Coordinate-based object records:
.....
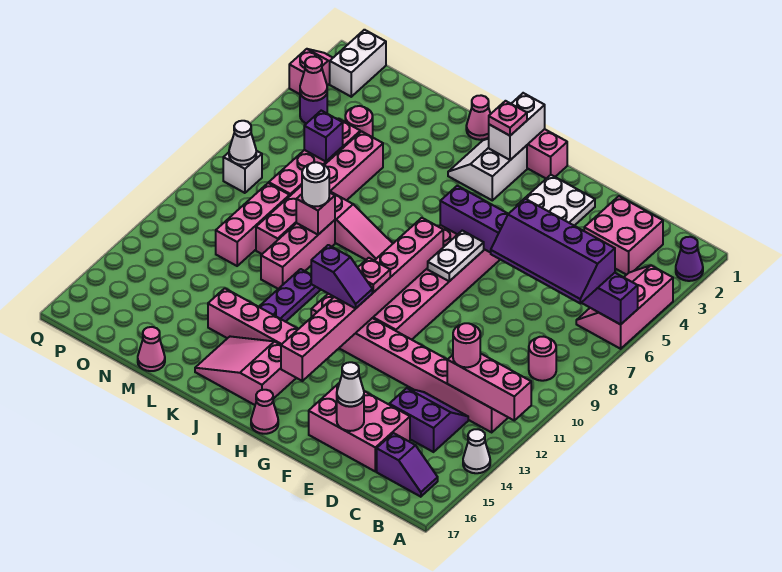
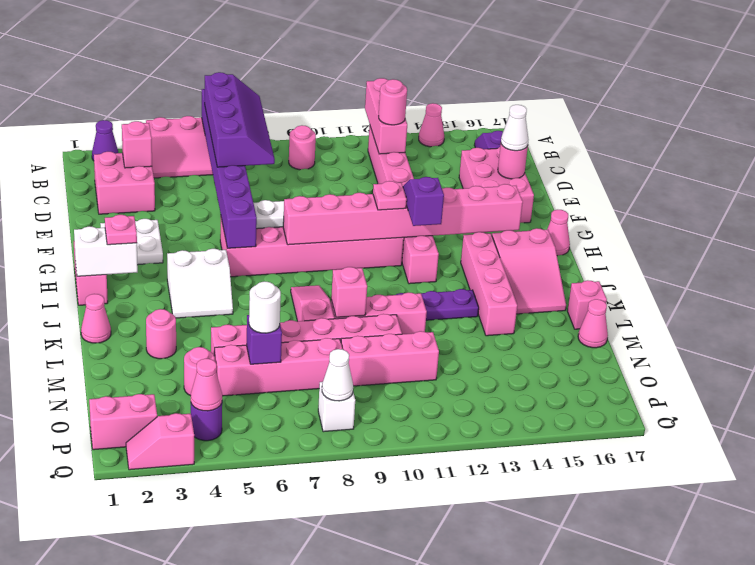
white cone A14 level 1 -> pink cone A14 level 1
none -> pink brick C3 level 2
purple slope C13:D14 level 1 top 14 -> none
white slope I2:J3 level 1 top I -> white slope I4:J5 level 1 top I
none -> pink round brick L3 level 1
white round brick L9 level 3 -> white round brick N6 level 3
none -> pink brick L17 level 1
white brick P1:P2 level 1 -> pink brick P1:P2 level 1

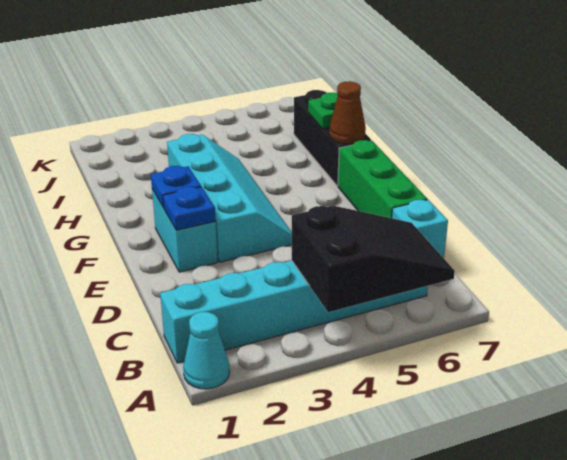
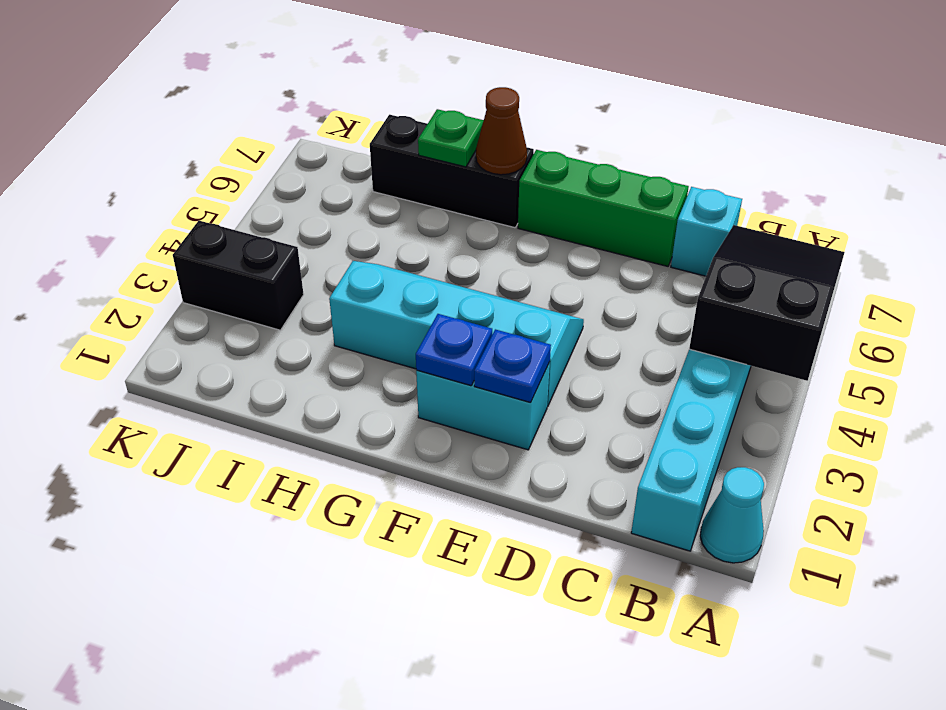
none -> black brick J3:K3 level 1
.....
EXERCISE PROMPT: The records above should be duplicated exactly, with none of their pictures kept.

COMPLETED EXERCISE:
white cone A14 level 1 -> pink cone A14 level 1
none -> pink brick C3 level 2
purple slope C13:D14 level 1 top 14 -> none
white slope I2:J3 level 1 top I -> white slope I4:J5 level 1 top I
none -> pink round brick L3 level 1
white round brick L9 level 3 -> white round brick N6 level 3
none -> pink brick L17 level 1
white brick P1:P2 level 1 -> pink brick P1:P2 level 1

none -> black brick J3:K3 level 1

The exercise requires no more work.